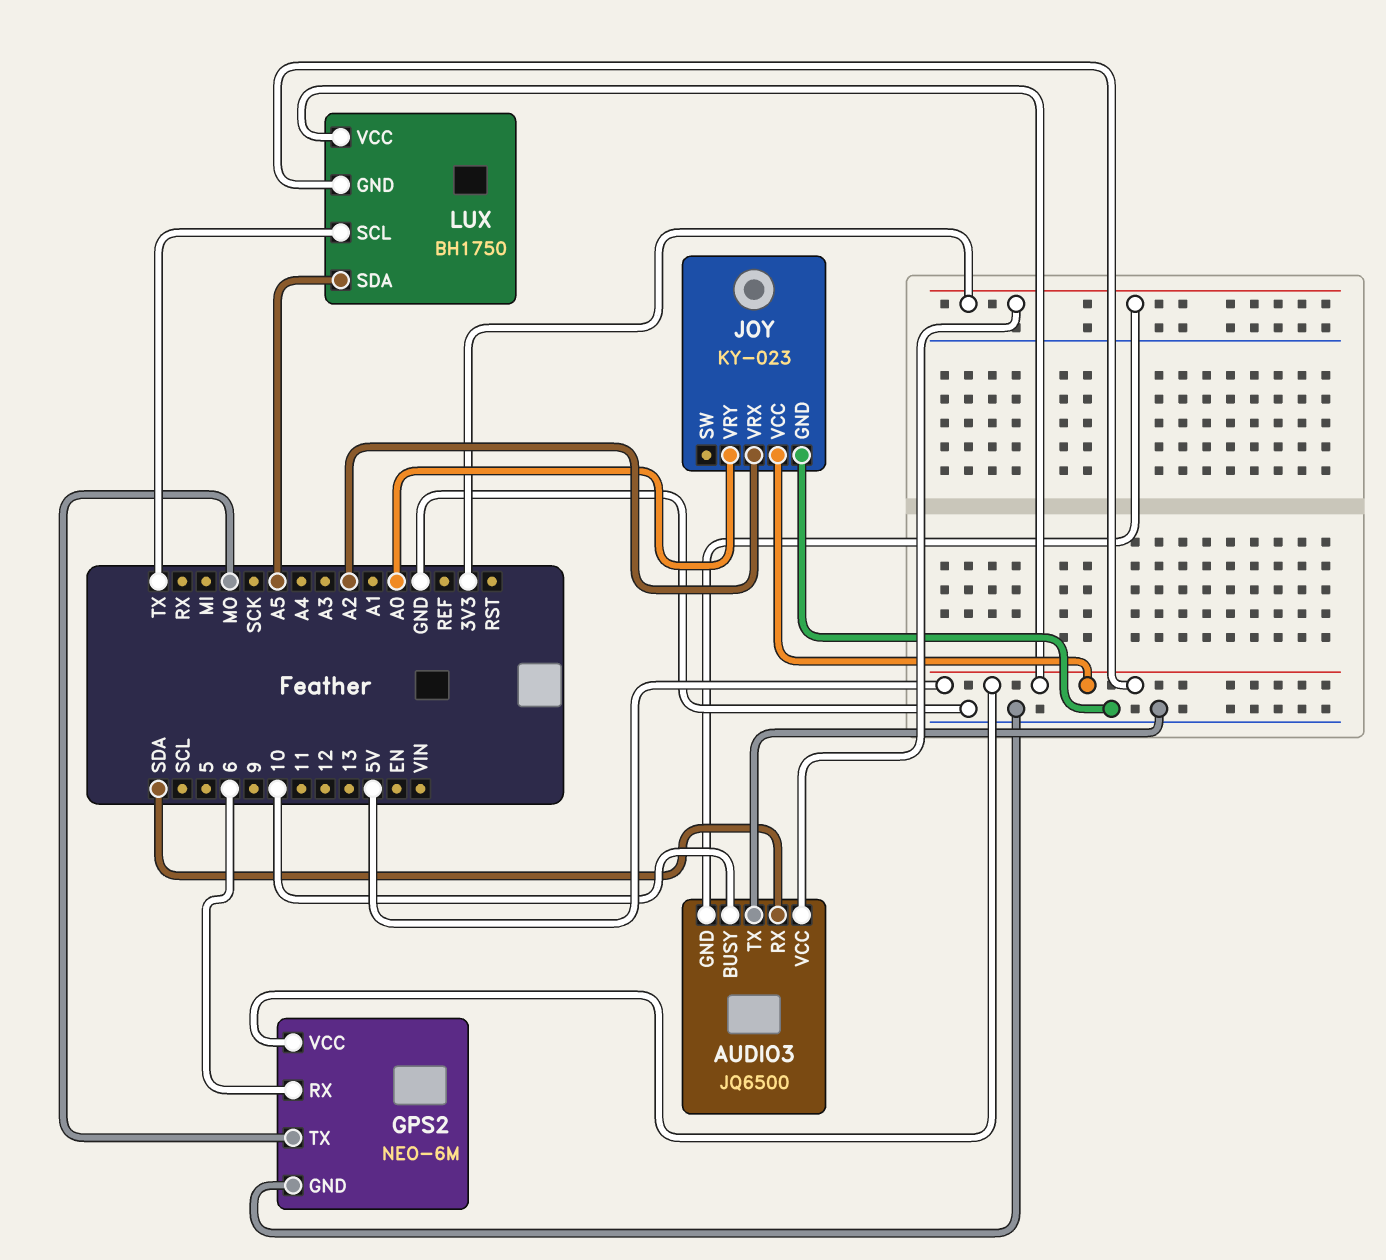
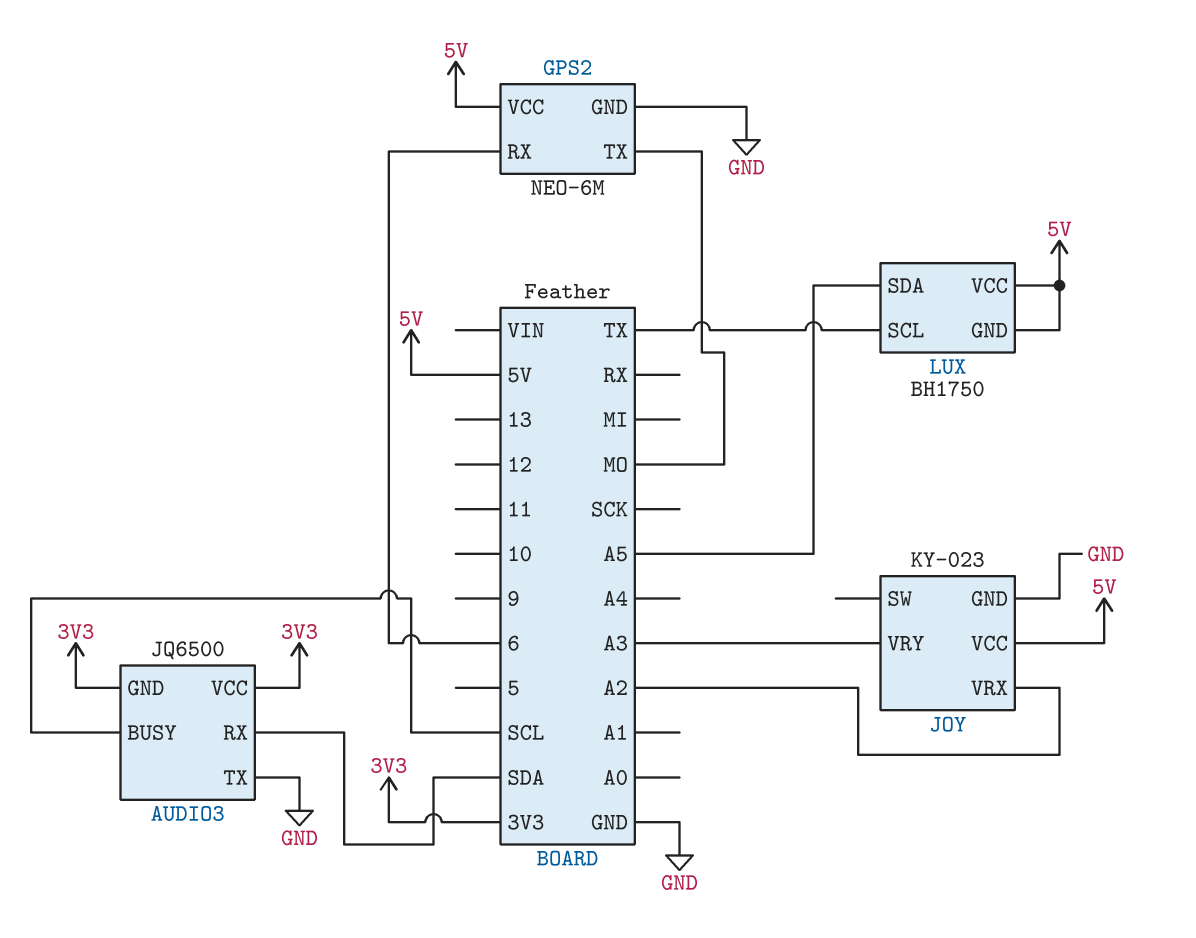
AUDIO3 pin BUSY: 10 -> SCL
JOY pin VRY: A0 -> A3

...

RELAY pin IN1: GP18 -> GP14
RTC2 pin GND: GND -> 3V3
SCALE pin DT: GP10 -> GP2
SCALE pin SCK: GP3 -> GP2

> **Exercise instructions**
Which lines in the listing have the string "SCALE"? Pick them out and copy them.

> **Solution to this exercise**
SCALE pin DT: GP10 -> GP2
SCALE pin SCK: GP3 -> GP2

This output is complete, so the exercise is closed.